BEGIN

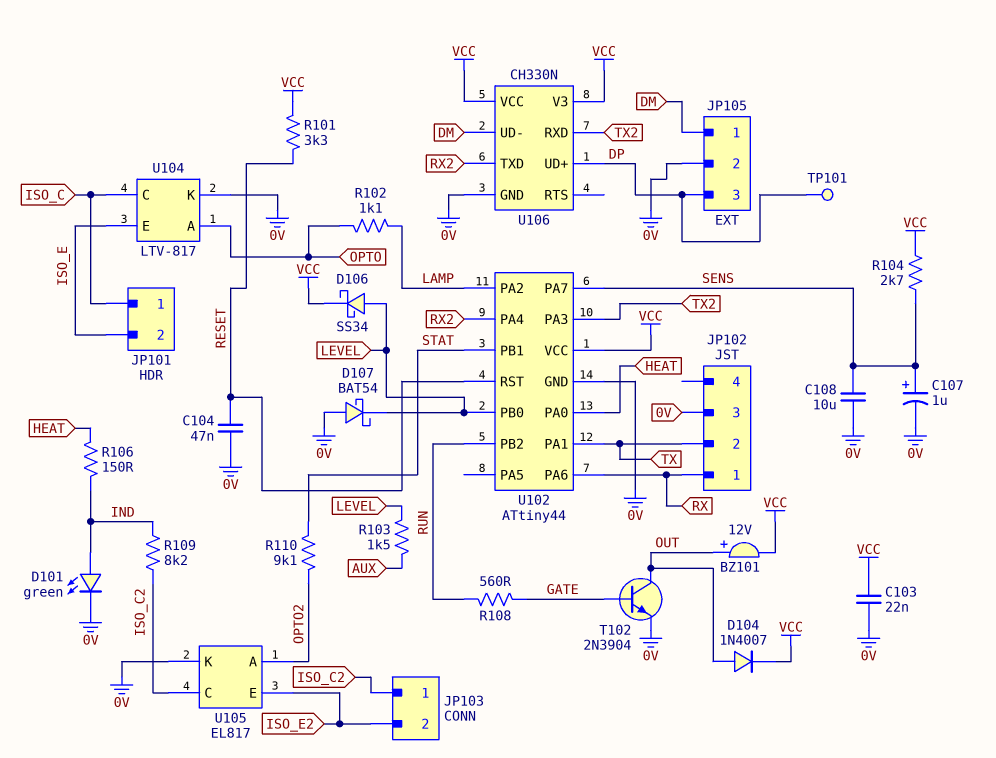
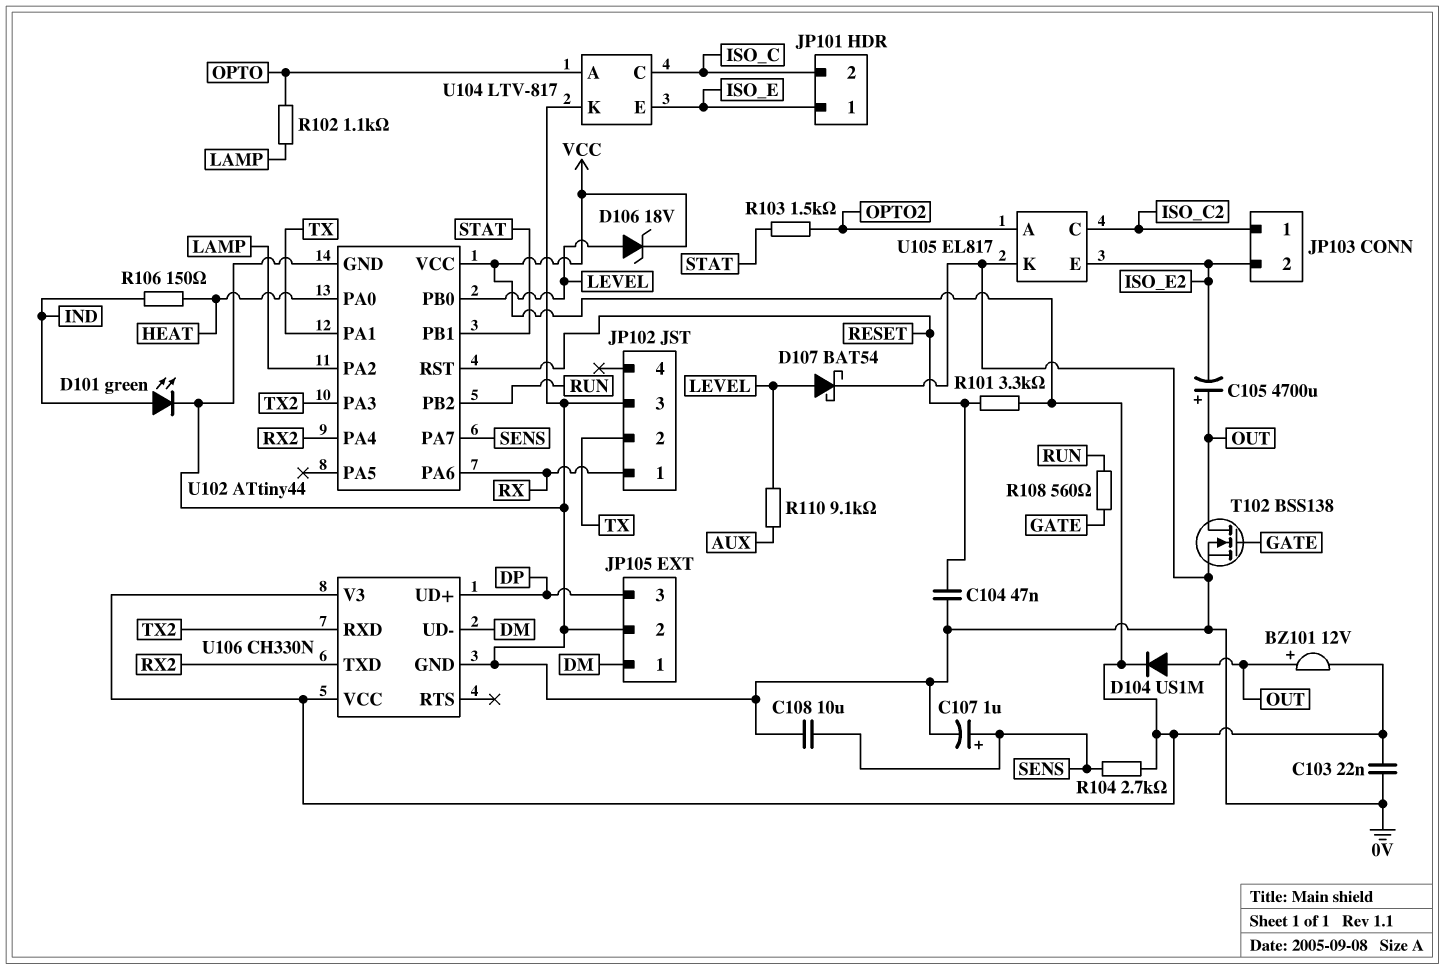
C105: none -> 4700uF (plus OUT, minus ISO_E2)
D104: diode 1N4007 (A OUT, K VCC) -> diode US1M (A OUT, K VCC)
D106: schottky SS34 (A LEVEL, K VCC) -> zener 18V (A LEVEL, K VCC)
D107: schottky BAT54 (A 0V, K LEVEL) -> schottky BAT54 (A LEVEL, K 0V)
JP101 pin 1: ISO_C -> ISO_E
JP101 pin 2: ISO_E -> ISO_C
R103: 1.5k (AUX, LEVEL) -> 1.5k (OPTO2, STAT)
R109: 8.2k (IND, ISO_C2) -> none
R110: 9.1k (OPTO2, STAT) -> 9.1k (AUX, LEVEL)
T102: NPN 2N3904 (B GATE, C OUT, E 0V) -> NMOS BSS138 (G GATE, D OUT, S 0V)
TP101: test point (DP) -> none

END
BEGIN

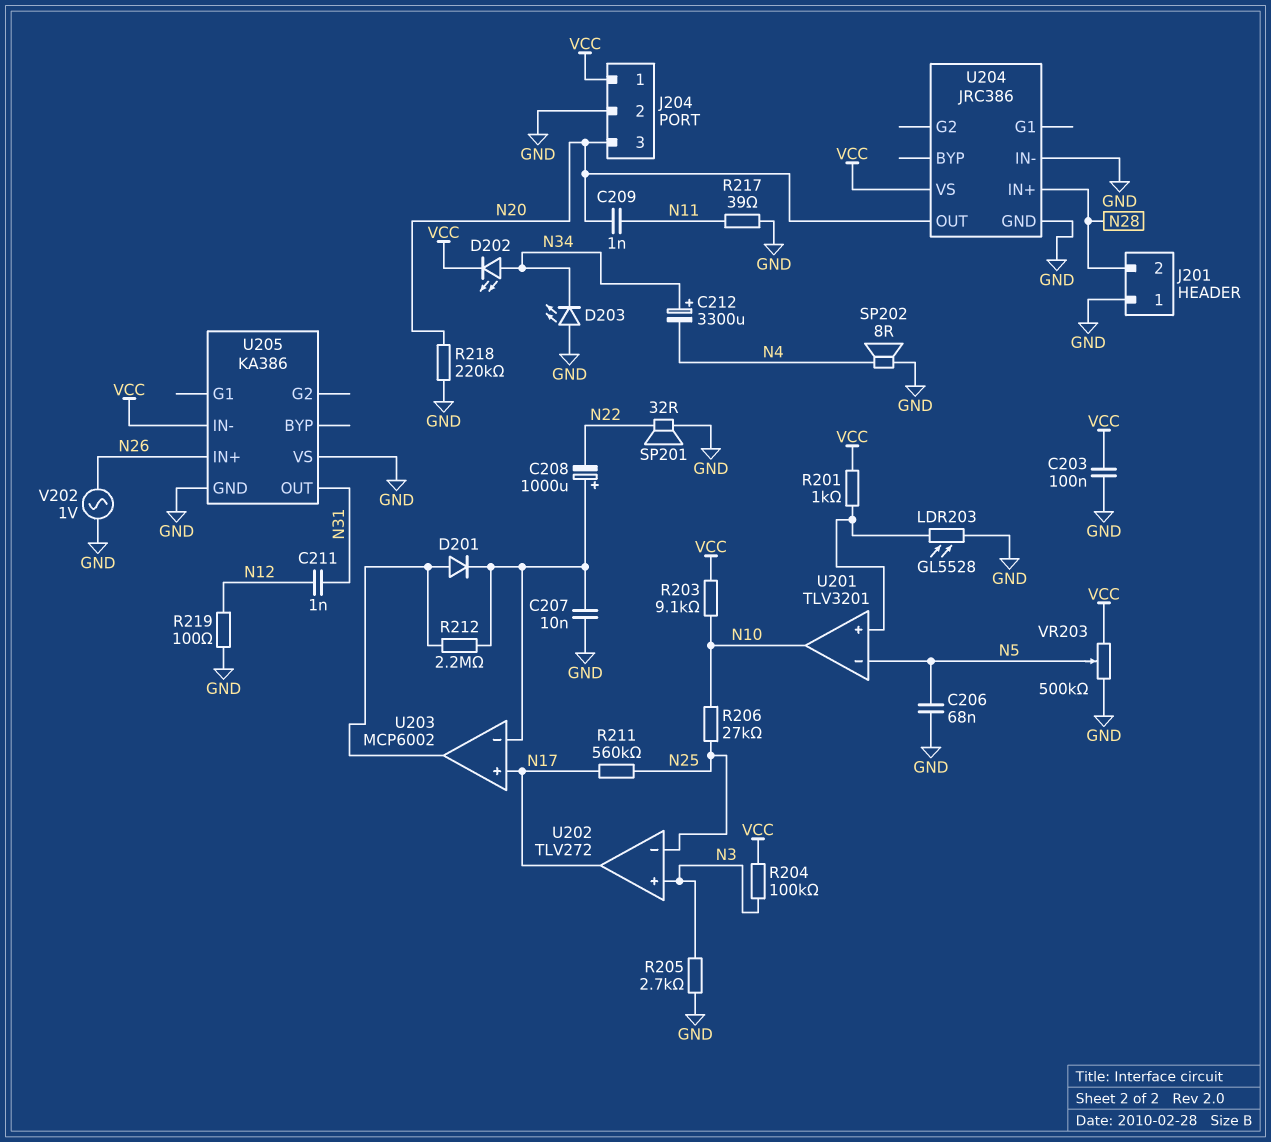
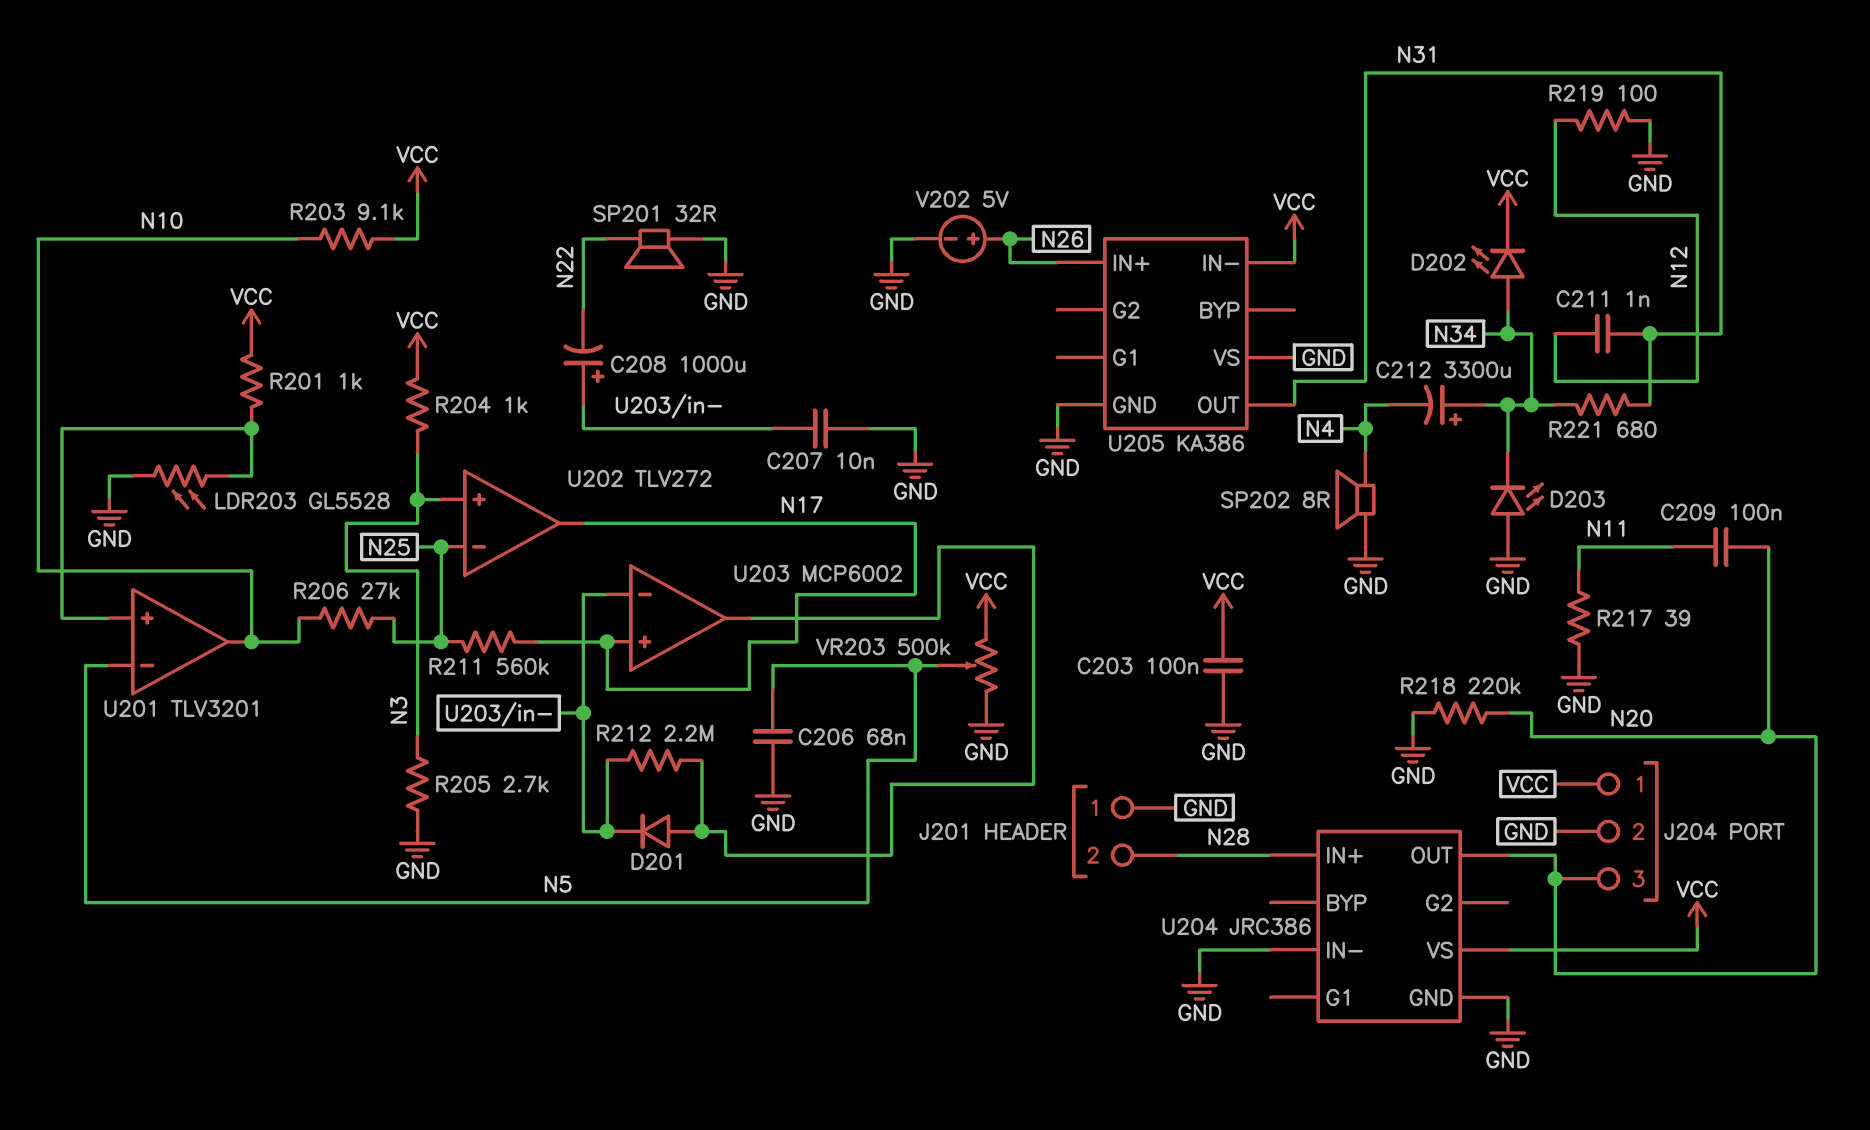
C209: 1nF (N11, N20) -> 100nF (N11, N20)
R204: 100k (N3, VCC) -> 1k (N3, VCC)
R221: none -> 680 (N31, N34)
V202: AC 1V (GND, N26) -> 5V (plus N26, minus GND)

END
BEGIN

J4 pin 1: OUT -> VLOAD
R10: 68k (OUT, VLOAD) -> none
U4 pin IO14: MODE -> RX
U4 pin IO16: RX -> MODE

END

- Your task
In the listing above, find the line containing "JP101 pin 2: ISO_E -> ISO_C" and the line containing "TP101: test point (DP) -> none", then retype both and every line between them exactly, with nothing else.

- Reply
JP101 pin 2: ISO_E -> ISO_C
R103: 1.5k (AUX, LEVEL) -> 1.5k (OPTO2, STAT)
R109: 8.2k (IND, ISO_C2) -> none
R110: 9.1k (OPTO2, STAT) -> 9.1k (AUX, LEVEL)
T102: NPN 2N3904 (B GATE, C OUT, E 0V) -> NMOS BSS138 (G GATE, D OUT, S 0V)
TP101: test point (DP) -> none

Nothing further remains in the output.